• WHAT YOU NEED TO DO
Give only the number of lines below that contain the string "kern". Case counts.

• TASK DATA
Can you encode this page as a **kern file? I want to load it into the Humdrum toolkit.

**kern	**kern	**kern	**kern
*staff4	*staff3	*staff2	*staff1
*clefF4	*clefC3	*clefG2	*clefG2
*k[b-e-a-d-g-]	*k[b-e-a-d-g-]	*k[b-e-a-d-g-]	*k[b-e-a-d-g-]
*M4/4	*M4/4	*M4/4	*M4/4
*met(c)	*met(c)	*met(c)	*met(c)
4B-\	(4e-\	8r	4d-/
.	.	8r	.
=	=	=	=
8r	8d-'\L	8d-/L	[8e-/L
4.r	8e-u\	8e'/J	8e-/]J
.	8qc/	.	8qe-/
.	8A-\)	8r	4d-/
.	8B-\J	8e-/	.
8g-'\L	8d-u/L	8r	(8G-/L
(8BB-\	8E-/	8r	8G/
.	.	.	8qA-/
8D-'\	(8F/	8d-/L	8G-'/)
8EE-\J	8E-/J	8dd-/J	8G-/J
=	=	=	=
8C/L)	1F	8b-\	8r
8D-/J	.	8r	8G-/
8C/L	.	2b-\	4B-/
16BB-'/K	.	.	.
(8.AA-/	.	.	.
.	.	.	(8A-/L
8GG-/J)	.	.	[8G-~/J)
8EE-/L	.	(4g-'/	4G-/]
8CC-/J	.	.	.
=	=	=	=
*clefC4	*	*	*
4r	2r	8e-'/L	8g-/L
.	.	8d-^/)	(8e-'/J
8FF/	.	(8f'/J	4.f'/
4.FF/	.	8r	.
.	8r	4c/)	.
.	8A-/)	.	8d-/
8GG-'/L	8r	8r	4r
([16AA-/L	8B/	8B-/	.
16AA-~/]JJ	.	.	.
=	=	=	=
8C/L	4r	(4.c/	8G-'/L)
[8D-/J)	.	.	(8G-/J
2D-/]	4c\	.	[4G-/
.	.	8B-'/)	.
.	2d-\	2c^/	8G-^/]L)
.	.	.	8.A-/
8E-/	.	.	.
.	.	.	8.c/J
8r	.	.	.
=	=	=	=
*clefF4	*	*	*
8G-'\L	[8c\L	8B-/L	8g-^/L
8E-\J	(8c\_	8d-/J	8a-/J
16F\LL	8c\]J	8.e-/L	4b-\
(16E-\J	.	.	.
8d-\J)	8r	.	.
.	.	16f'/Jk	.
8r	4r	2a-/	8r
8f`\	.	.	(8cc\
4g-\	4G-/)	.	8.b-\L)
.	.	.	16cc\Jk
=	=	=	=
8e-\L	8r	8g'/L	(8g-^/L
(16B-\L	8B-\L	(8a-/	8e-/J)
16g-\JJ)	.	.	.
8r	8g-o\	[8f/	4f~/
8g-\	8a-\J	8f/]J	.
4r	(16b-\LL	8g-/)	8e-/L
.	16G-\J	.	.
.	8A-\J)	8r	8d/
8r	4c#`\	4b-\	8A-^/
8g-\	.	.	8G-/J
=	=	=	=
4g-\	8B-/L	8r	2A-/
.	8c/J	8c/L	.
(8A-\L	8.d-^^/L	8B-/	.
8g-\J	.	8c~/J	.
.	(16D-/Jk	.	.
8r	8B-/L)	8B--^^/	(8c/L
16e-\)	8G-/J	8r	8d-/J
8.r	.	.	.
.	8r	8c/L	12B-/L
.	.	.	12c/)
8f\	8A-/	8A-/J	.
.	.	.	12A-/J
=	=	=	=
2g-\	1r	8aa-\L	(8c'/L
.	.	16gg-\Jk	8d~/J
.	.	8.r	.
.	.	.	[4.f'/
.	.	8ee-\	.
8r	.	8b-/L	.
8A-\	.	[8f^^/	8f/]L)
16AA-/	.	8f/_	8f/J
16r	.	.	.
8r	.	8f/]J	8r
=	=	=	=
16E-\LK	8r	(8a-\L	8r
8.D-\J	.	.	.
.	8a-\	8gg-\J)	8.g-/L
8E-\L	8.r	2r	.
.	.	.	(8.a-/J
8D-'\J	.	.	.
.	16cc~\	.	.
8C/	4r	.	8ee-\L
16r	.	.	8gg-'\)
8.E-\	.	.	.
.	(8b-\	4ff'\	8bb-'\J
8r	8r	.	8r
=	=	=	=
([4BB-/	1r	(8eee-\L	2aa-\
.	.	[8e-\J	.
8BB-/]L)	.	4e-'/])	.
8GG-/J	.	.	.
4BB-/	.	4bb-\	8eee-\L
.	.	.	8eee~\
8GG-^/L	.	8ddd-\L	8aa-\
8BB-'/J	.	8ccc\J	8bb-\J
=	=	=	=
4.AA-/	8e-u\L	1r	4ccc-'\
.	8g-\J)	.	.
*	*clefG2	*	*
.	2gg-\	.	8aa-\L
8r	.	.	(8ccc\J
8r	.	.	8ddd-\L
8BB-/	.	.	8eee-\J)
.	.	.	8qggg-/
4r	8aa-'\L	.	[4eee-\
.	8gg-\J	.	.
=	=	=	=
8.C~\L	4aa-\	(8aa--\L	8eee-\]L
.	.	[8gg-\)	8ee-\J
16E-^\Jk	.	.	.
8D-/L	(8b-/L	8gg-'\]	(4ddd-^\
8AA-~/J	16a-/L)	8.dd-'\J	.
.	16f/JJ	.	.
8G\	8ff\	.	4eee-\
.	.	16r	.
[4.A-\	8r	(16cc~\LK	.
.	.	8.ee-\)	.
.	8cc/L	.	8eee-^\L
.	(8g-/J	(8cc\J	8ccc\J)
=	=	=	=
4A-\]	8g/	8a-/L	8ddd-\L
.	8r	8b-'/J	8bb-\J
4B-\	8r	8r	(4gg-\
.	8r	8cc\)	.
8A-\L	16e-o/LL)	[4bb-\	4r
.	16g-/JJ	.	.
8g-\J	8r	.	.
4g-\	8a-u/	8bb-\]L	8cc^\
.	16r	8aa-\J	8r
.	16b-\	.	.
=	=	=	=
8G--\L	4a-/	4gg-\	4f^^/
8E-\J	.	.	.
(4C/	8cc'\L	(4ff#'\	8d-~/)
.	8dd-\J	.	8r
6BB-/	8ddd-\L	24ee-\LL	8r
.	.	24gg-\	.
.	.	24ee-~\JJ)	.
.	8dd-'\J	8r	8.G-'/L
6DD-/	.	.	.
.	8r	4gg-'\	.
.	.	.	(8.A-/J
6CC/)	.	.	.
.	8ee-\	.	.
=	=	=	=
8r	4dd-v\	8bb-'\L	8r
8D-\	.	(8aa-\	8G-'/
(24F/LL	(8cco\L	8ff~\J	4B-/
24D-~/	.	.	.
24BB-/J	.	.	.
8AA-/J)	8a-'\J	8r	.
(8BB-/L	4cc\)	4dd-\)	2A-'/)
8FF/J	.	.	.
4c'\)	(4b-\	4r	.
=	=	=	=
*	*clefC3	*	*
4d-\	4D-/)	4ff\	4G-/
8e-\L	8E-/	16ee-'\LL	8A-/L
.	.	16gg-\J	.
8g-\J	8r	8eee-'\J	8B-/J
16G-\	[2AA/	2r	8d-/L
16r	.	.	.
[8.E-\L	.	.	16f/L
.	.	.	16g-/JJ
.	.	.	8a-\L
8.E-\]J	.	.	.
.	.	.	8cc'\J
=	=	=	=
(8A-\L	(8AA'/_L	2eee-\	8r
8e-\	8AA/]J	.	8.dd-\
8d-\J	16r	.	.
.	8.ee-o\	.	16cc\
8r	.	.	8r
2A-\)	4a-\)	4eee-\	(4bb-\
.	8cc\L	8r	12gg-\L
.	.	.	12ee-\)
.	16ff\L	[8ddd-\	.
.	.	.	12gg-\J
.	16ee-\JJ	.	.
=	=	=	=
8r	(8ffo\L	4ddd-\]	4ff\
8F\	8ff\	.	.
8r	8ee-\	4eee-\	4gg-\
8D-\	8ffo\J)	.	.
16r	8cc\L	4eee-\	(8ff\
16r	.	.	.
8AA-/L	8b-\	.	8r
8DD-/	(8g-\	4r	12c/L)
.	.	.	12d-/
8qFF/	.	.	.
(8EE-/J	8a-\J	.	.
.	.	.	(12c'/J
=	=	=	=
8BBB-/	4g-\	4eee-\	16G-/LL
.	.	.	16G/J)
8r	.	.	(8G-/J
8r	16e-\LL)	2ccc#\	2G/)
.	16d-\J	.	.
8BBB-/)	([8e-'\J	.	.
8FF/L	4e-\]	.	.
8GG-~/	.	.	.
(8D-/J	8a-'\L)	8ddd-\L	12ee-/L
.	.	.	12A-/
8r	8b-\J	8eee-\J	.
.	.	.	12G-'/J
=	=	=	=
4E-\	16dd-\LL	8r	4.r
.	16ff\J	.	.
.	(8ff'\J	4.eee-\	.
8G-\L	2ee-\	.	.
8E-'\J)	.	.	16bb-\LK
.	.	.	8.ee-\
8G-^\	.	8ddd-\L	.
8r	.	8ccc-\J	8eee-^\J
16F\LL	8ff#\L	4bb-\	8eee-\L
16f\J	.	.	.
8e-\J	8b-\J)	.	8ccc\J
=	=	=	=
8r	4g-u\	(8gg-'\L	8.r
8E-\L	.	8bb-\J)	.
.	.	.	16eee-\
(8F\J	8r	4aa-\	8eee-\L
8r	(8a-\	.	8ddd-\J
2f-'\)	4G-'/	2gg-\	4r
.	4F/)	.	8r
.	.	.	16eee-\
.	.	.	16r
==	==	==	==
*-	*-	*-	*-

• EXPECTED ANSWER
2